## Your goal
Tally the lines in the data below where the word "none" appears, and give the tally alone.

Version difference data
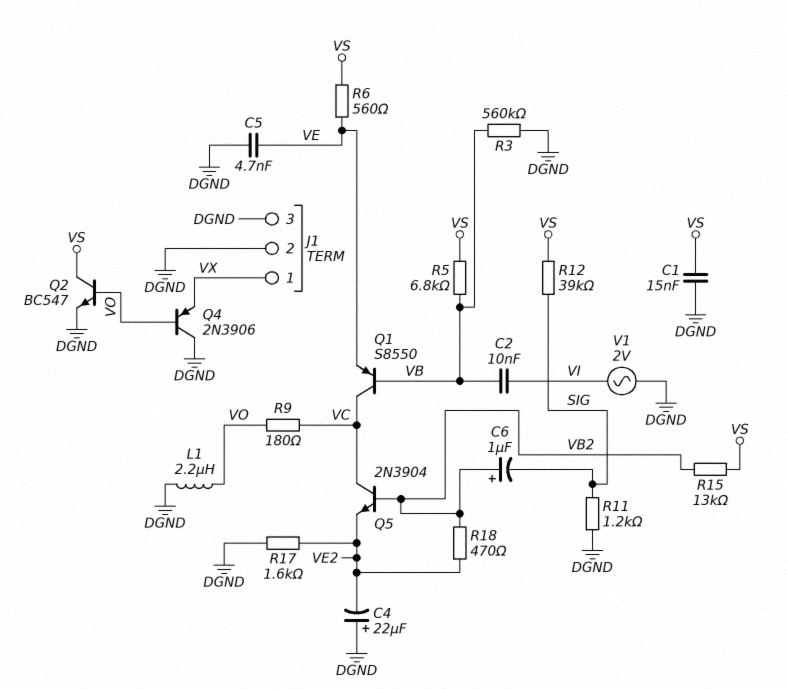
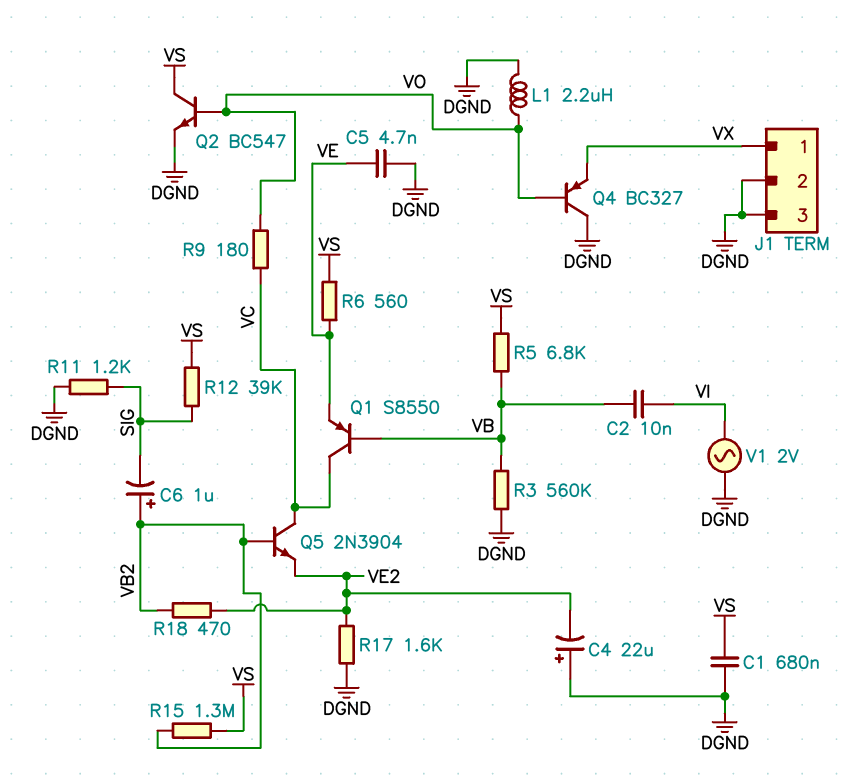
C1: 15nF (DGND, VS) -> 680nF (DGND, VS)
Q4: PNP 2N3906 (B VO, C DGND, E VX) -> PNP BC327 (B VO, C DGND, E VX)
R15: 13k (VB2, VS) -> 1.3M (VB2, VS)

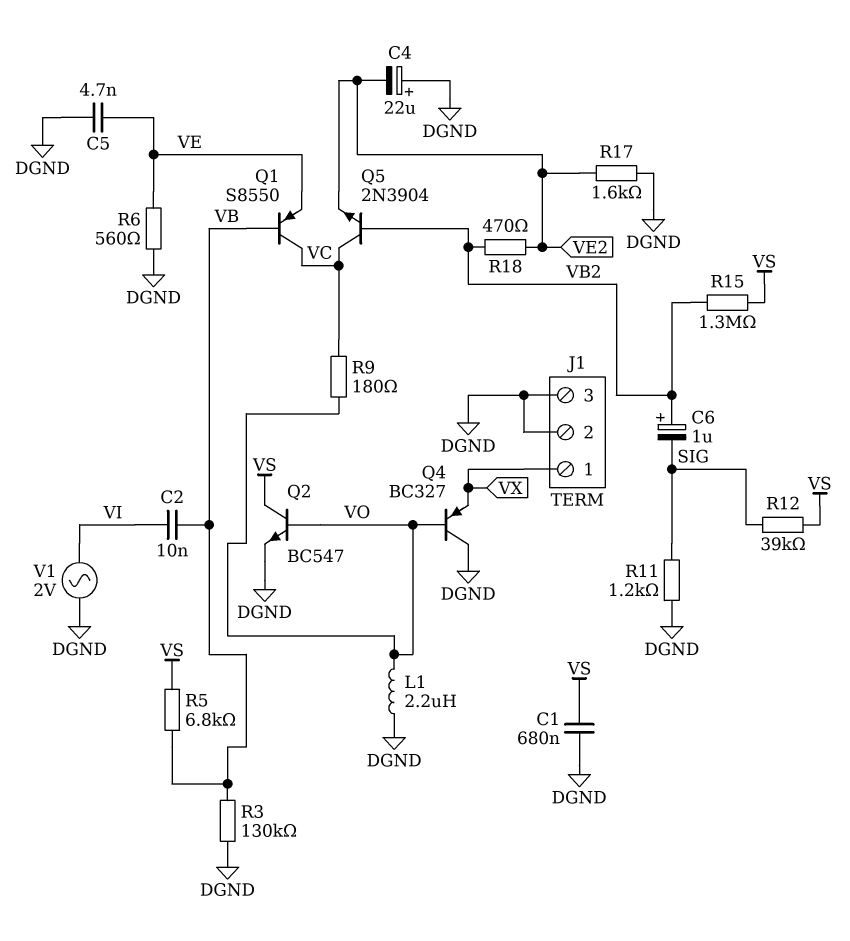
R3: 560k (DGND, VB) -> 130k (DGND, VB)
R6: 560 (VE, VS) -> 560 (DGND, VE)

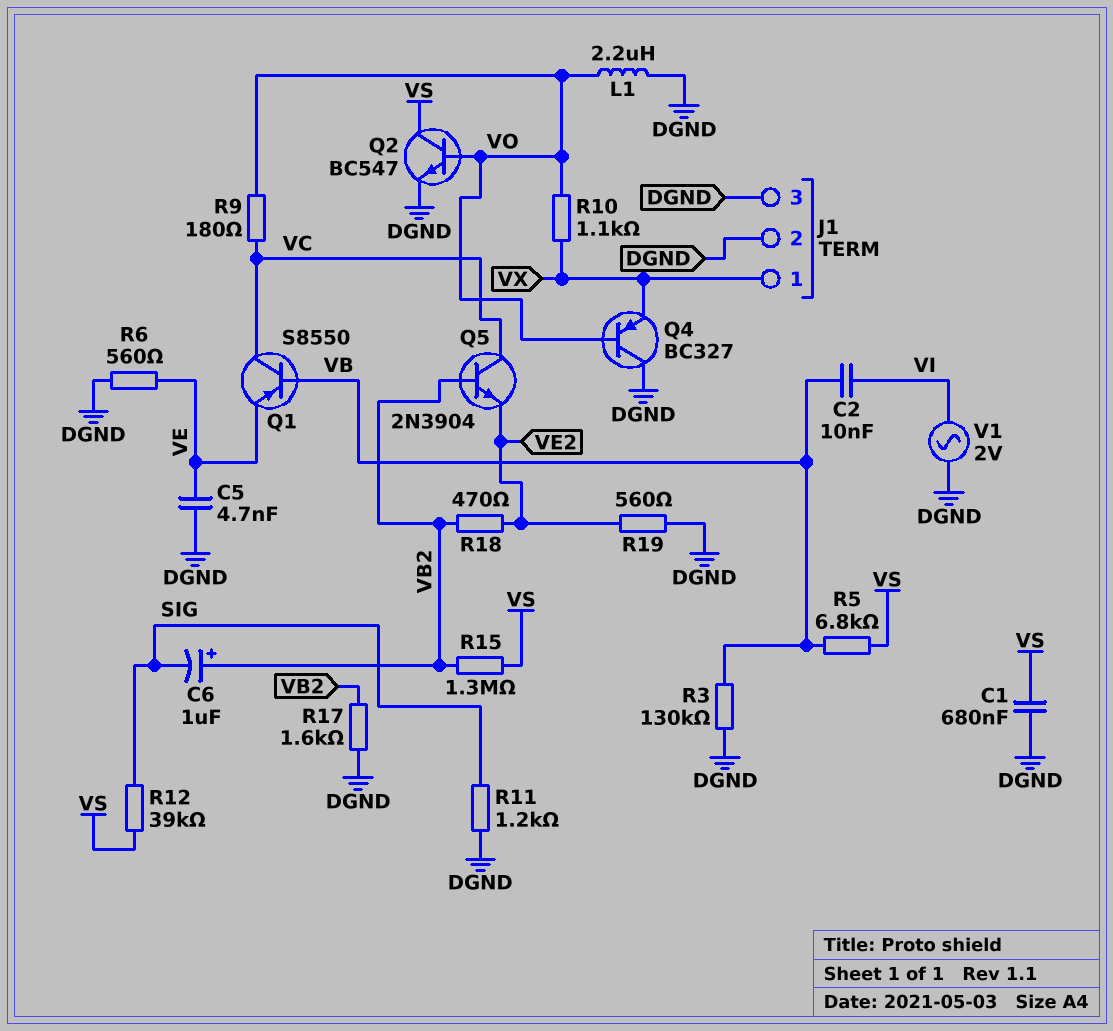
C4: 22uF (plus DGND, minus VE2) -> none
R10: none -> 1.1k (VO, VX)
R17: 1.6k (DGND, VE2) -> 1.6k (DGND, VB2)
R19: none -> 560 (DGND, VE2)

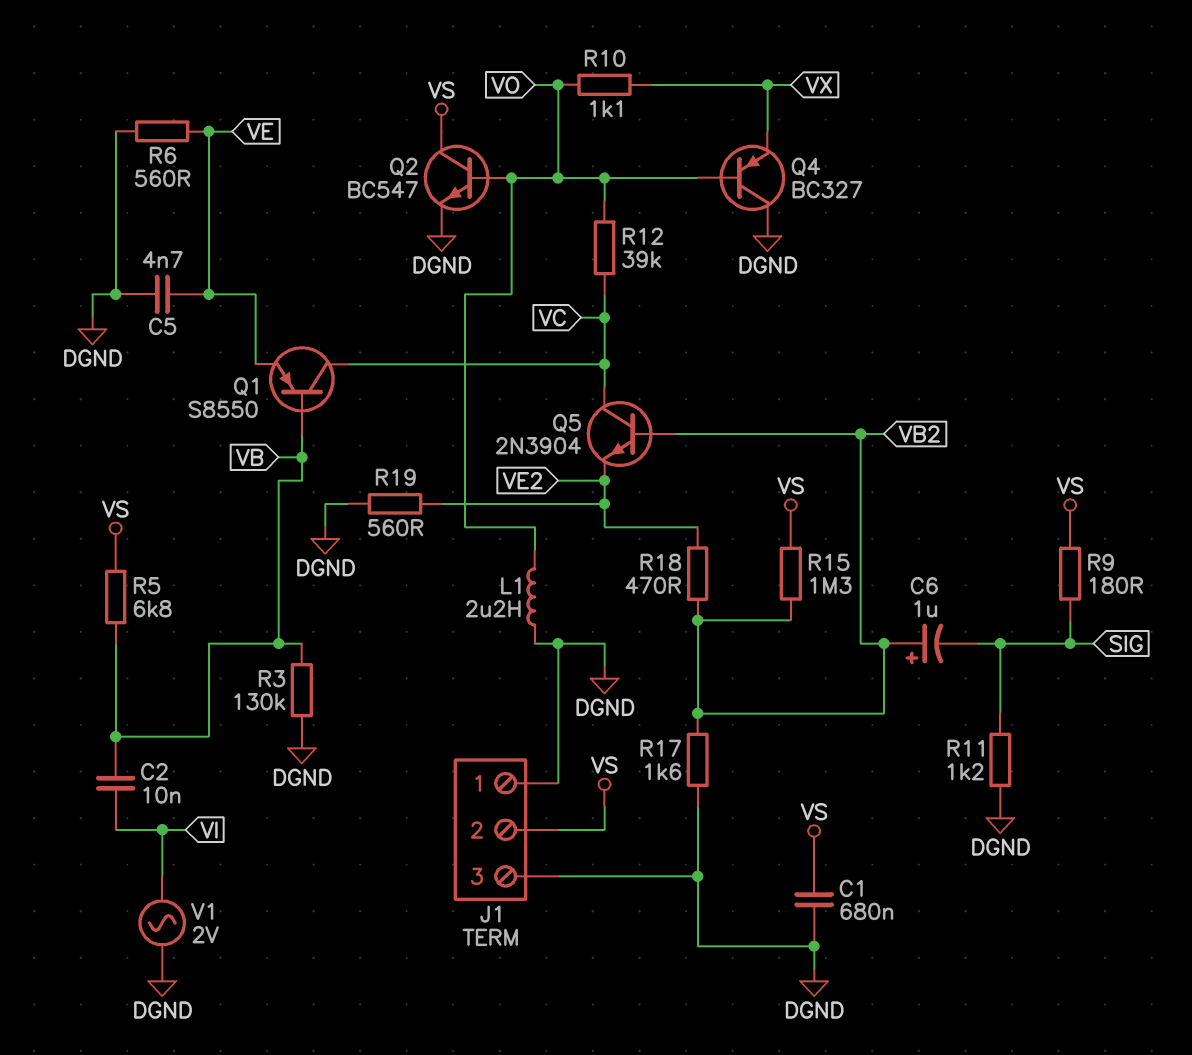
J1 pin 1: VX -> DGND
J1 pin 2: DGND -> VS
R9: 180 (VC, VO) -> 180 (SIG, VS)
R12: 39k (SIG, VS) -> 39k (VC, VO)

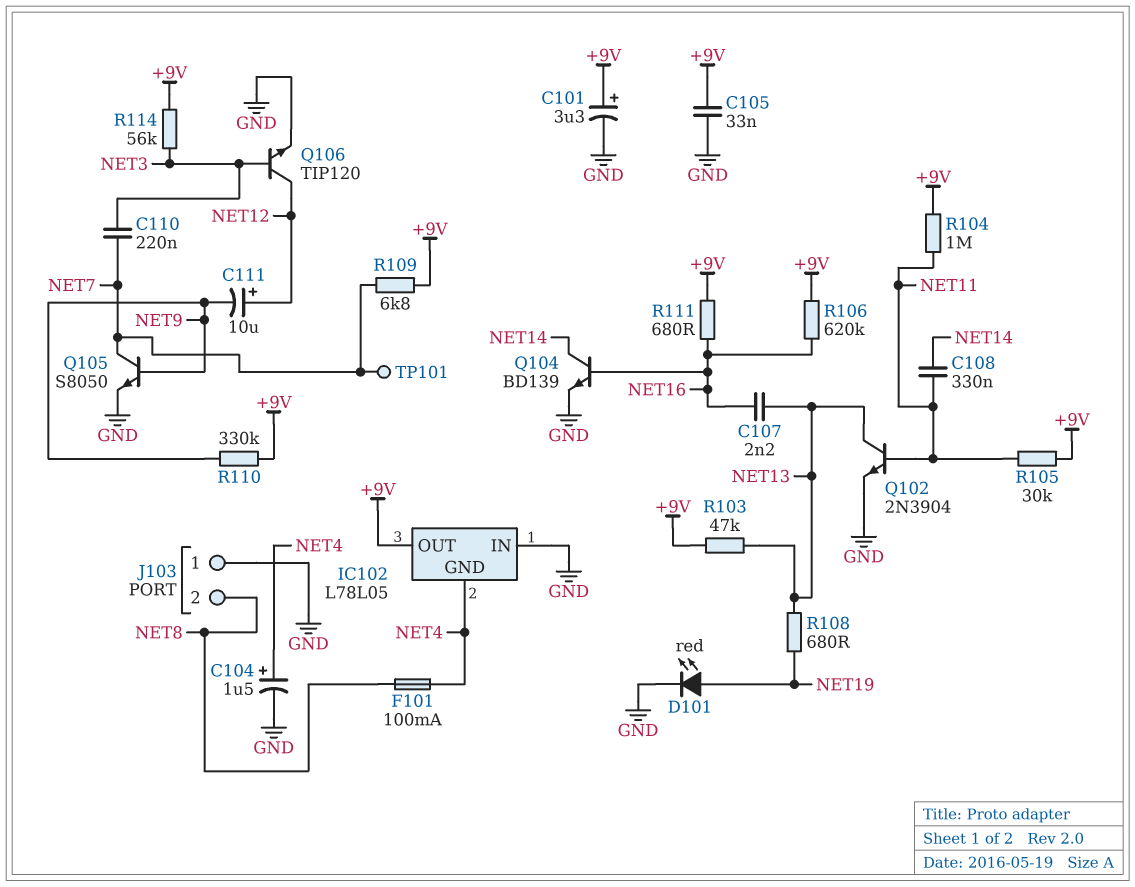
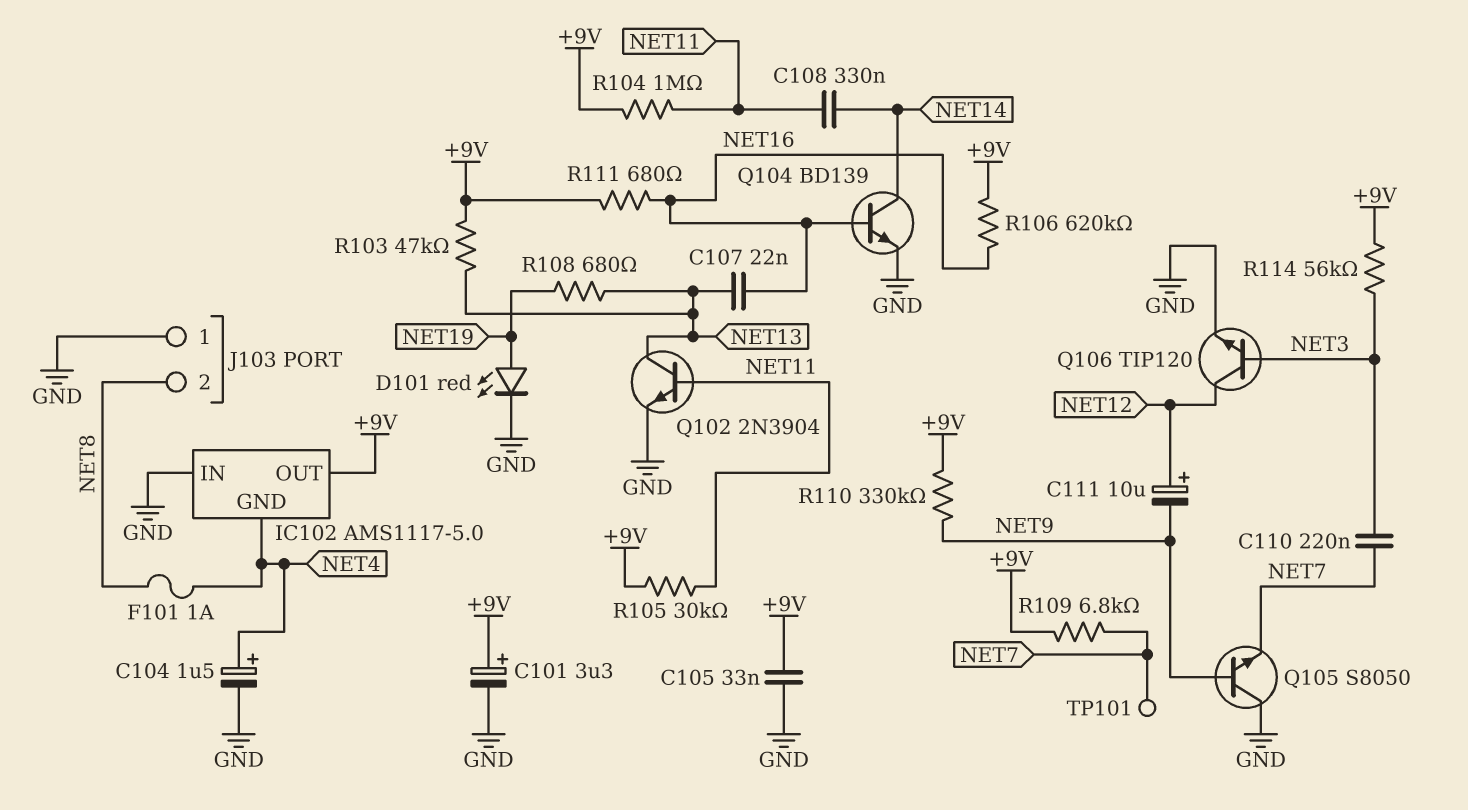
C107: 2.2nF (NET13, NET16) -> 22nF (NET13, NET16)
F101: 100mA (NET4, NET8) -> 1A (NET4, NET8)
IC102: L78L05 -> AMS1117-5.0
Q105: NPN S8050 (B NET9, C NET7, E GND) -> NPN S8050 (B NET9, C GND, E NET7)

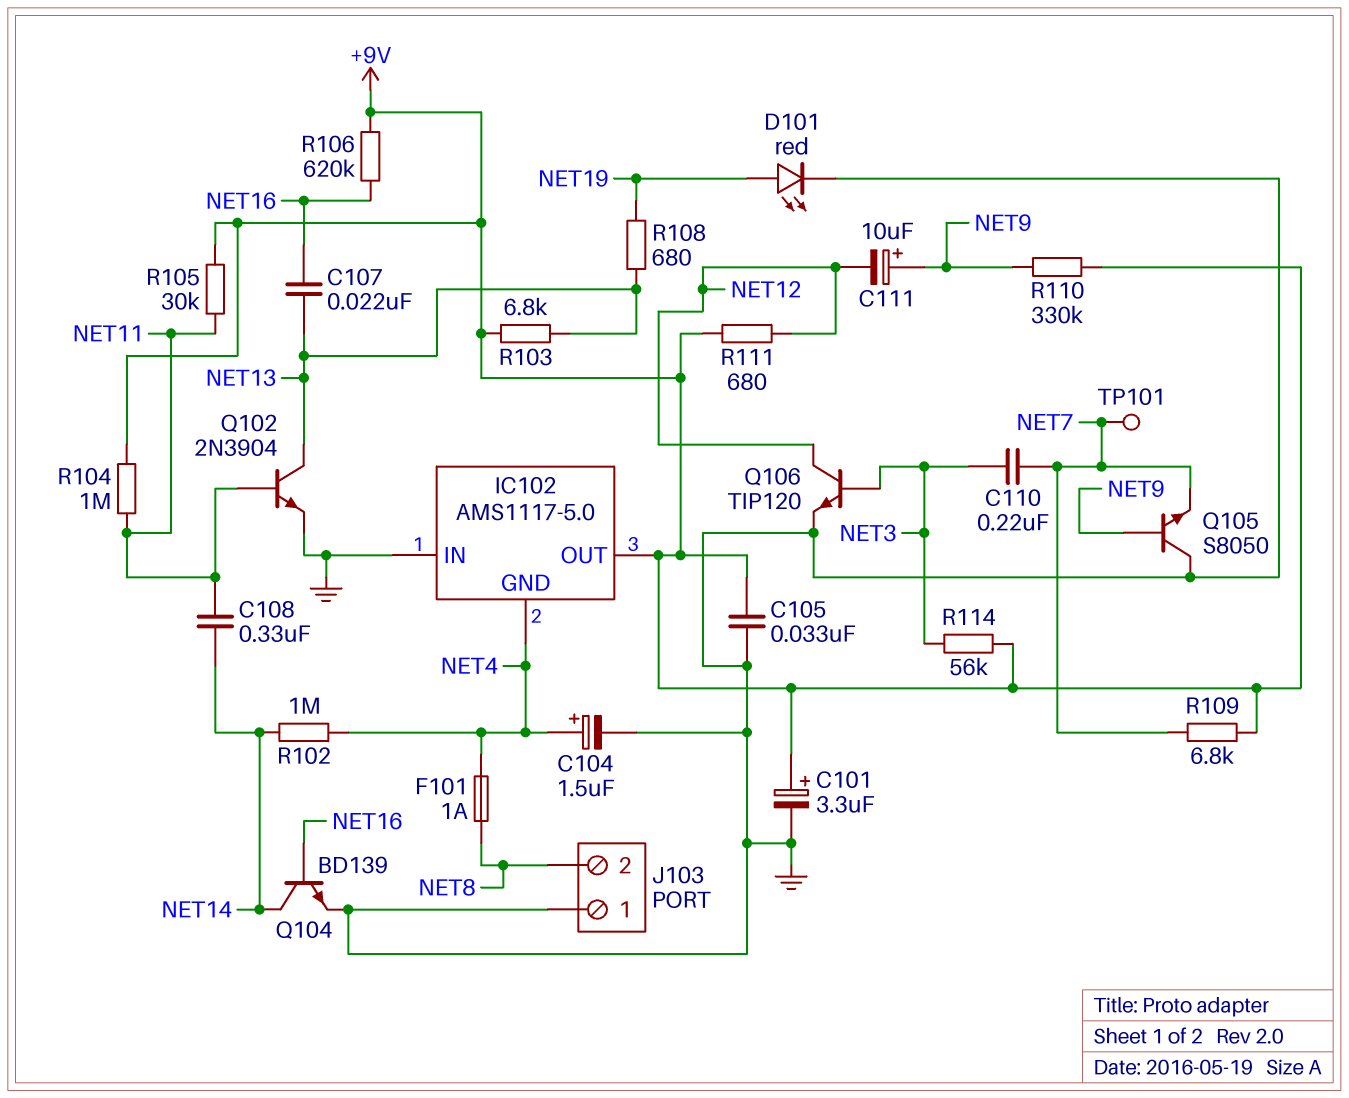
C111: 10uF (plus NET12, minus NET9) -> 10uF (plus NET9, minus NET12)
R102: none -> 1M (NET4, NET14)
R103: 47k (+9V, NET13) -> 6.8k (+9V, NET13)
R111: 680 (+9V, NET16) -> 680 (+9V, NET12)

## Finished task
4